## Task description
How many separate lines of the data contain "moved"? Give the count and nothing else.

Scene image comparisons:
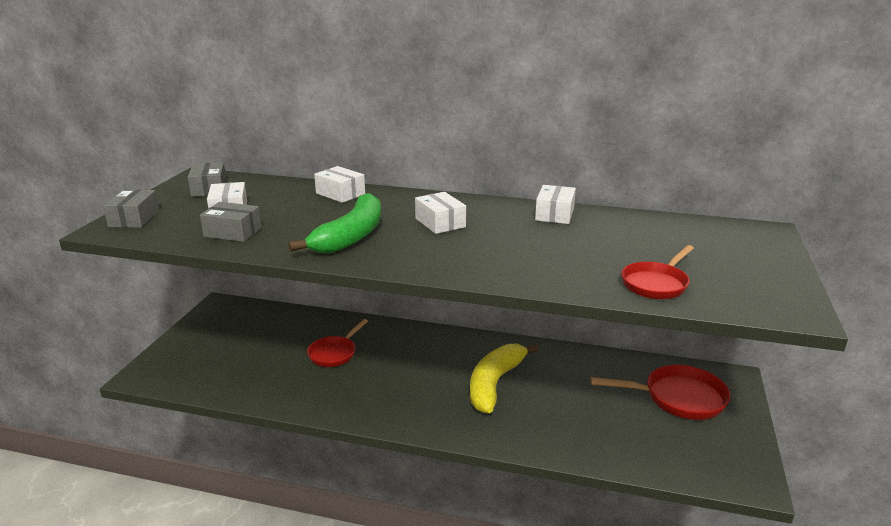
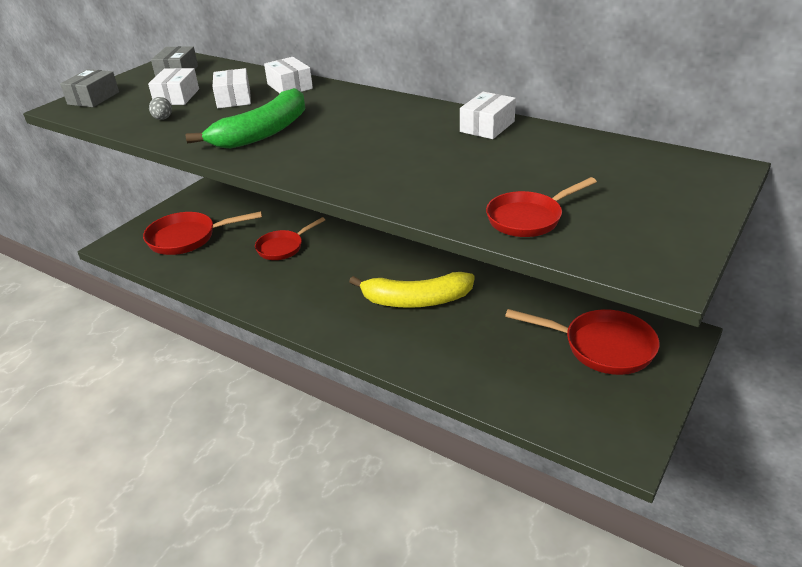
camera: 20 degrees right, 10 degrees up
grey box [200,202,262,242] -> grey egg [149,97,172,120]
white box [415,192,466,234] -> white box moved to [212,68,251,108]
yellow banana [470,344,539,413] -> yellow banana turned 135 degrees counterclockwise [349,272,475,308]
none -> red pan [143,211,262,255]

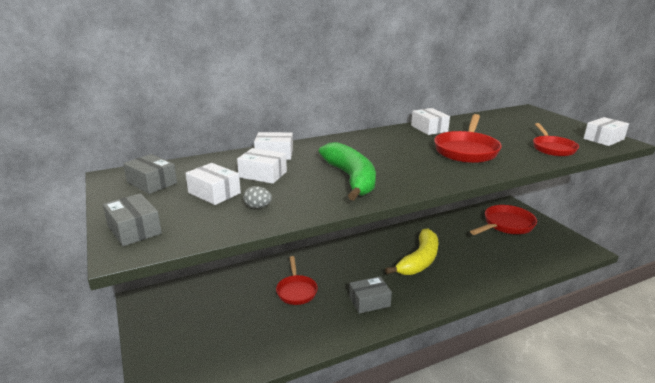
camera: 60 degrees left, 10 degrees down
red pan [143,211,262,255] -> red pan moved to [434,114,502,163]
none -> grey box [349,276,392,314]
none -> white box [584,117,629,146]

## Solution for this task
2